**Try it**.
Copy out the line that contains "C8: 1.5uF (AGND, VSW) -> 150nF (AGND, VSW)" and the lines after it through the final one in the entries below, exactly, with no other lines.

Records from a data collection
▼

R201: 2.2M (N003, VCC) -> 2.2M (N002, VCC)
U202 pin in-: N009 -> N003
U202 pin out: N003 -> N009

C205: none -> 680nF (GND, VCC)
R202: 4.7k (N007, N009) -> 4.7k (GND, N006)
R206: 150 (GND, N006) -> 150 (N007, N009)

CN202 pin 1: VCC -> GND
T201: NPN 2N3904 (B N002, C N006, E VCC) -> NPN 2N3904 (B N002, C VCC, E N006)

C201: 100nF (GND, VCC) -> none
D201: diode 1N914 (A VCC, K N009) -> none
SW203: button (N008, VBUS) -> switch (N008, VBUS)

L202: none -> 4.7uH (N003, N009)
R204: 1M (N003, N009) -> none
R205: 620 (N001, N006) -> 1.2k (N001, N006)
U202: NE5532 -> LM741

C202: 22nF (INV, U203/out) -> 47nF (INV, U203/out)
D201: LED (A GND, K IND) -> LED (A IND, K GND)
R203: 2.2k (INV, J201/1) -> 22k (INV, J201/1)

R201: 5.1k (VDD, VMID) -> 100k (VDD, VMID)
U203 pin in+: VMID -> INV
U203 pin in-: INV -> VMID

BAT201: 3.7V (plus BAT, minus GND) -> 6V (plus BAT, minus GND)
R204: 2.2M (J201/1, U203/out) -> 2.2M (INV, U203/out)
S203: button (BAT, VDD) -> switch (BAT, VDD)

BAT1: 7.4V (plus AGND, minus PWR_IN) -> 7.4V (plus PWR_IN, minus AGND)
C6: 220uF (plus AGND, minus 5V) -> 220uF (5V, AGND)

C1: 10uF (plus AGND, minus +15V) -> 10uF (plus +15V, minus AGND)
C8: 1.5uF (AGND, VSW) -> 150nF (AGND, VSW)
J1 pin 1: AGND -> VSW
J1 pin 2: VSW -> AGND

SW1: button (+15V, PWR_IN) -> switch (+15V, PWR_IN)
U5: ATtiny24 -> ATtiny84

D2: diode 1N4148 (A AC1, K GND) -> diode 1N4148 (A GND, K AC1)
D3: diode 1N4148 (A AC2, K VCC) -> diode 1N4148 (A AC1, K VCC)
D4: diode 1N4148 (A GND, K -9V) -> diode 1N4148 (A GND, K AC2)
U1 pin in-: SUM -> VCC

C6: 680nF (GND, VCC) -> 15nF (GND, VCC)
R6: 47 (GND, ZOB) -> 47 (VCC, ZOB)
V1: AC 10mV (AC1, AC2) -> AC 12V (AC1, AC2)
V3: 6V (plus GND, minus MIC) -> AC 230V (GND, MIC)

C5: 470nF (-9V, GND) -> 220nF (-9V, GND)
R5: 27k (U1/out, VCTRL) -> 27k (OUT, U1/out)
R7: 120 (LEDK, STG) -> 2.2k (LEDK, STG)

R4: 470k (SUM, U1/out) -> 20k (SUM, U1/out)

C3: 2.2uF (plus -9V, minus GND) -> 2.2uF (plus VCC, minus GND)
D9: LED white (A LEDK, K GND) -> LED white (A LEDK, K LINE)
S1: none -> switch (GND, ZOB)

▲

**Response to the exercise**.
C8: 1.5uF (AGND, VSW) -> 150nF (AGND, VSW)
J1 pin 1: AGND -> VSW
J1 pin 2: VSW -> AGND

SW1: button (+15V, PWR_IN) -> switch (+15V, PWR_IN)
U5: ATtiny24 -> ATtiny84

D2: diode 1N4148 (A AC1, K GND) -> diode 1N4148 (A GND, K AC1)
D3: diode 1N4148 (A AC2, K VCC) -> diode 1N4148 (A AC1, K VCC)
D4: diode 1N4148 (A GND, K -9V) -> diode 1N4148 (A GND, K AC2)
U1 pin in-: SUM -> VCC

C6: 680nF (GND, VCC) -> 15nF (GND, VCC)
R6: 47 (GND, ZOB) -> 47 (VCC, ZOB)
V1: AC 10mV (AC1, AC2) -> AC 12V (AC1, AC2)
V3: 6V (plus GND, minus MIC) -> AC 230V (GND, MIC)

C5: 470nF (-9V, GND) -> 220nF (-9V, GND)
R5: 27k (U1/out, VCTRL) -> 27k (OUT, U1/out)
R7: 120 (LEDK, STG) -> 2.2k (LEDK, STG)

R4: 470k (SUM, U1/out) -> 20k (SUM, U1/out)

C3: 2.2uF (plus -9V, minus GND) -> 2.2uF (plus VCC, minus GND)
D9: LED white (A LEDK, K GND) -> LED white (A LEDK, K LINE)
S1: none -> switch (GND, ZOB)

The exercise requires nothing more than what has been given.